Word for word, retype the first line of the records and every following line through the one containing "IC3 pin PA9: EN_N -> EN".

[Change detection data]

---

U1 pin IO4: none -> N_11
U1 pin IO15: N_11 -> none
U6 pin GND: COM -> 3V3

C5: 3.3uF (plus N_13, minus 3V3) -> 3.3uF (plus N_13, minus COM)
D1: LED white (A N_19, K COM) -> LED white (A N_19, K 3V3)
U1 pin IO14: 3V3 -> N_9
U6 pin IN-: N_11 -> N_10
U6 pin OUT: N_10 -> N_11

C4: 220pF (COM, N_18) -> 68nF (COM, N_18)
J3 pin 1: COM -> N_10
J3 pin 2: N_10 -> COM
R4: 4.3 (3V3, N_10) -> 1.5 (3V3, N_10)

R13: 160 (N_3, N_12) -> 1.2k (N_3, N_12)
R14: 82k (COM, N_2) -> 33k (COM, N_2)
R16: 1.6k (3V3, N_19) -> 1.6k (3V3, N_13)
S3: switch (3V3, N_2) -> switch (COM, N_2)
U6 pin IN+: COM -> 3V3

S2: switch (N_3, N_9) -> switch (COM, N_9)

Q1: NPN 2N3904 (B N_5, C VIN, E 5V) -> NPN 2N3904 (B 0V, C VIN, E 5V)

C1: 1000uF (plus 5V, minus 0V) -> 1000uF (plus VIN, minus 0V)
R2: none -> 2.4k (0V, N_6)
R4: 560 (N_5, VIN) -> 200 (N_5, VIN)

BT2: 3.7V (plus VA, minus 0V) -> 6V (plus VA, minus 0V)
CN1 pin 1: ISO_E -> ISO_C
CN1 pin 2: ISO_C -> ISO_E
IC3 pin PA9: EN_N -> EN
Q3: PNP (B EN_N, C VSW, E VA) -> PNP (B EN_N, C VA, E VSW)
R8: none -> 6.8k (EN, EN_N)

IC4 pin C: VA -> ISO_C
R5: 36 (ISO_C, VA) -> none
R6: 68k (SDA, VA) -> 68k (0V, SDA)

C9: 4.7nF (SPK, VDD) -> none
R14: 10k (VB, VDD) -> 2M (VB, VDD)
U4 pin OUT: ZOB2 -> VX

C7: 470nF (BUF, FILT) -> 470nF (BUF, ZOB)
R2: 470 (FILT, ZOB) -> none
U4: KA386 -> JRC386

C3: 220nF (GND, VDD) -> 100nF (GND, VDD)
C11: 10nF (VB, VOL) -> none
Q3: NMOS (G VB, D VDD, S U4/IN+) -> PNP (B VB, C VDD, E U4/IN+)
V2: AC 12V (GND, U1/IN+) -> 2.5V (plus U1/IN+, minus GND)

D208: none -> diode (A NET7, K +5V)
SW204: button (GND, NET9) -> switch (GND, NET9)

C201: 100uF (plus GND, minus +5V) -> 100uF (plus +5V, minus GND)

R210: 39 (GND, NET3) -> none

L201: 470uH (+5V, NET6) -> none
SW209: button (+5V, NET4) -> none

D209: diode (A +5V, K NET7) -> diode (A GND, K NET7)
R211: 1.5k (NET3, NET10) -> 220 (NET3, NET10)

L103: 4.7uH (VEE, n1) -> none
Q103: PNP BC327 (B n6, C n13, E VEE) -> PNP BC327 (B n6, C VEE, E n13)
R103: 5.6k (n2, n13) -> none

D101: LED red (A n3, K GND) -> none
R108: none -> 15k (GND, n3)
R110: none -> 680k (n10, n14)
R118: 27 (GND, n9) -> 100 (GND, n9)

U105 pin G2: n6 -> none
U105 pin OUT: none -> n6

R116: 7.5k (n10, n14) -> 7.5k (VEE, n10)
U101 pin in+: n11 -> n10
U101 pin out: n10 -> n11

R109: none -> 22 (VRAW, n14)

---

## Output
U1 pin IO4: none -> N_11
U1 pin IO15: N_11 -> none
U6 pin GND: COM -> 3V3

C5: 3.3uF (plus N_13, minus 3V3) -> 3.3uF (plus N_13, minus COM)
D1: LED white (A N_19, K COM) -> LED white (A N_19, K 3V3)
U1 pin IO14: 3V3 -> N_9
U6 pin IN-: N_11 -> N_10
U6 pin OUT: N_10 -> N_11

C4: 220pF (COM, N_18) -> 68nF (COM, N_18)
J3 pin 1: COM -> N_10
J3 pin 2: N_10 -> COM
R4: 4.3 (3V3, N_10) -> 1.5 (3V3, N_10)

R13: 160 (N_3, N_12) -> 1.2k (N_3, N_12)
R14: 82k (COM, N_2) -> 33k (COM, N_2)
R16: 1.6k (3V3, N_19) -> 1.6k (3V3, N_13)
S3: switch (3V3, N_2) -> switch (COM, N_2)
U6 pin IN+: COM -> 3V3

S2: switch (N_3, N_9) -> switch (COM, N_9)

Q1: NPN 2N3904 (B N_5, C VIN, E 5V) -> NPN 2N3904 (B 0V, C VIN, E 5V)

C1: 1000uF (plus 5V, minus 0V) -> 1000uF (plus VIN, minus 0V)
R2: none -> 2.4k (0V, N_6)
R4: 560 (N_5, VIN) -> 200 (N_5, VIN)

BT2: 3.7V (plus VA, minus 0V) -> 6V (plus VA, minus 0V)
CN1 pin 1: ISO_E -> ISO_C
CN1 pin 2: ISO_C -> ISO_E
IC3 pin PA9: EN_N -> EN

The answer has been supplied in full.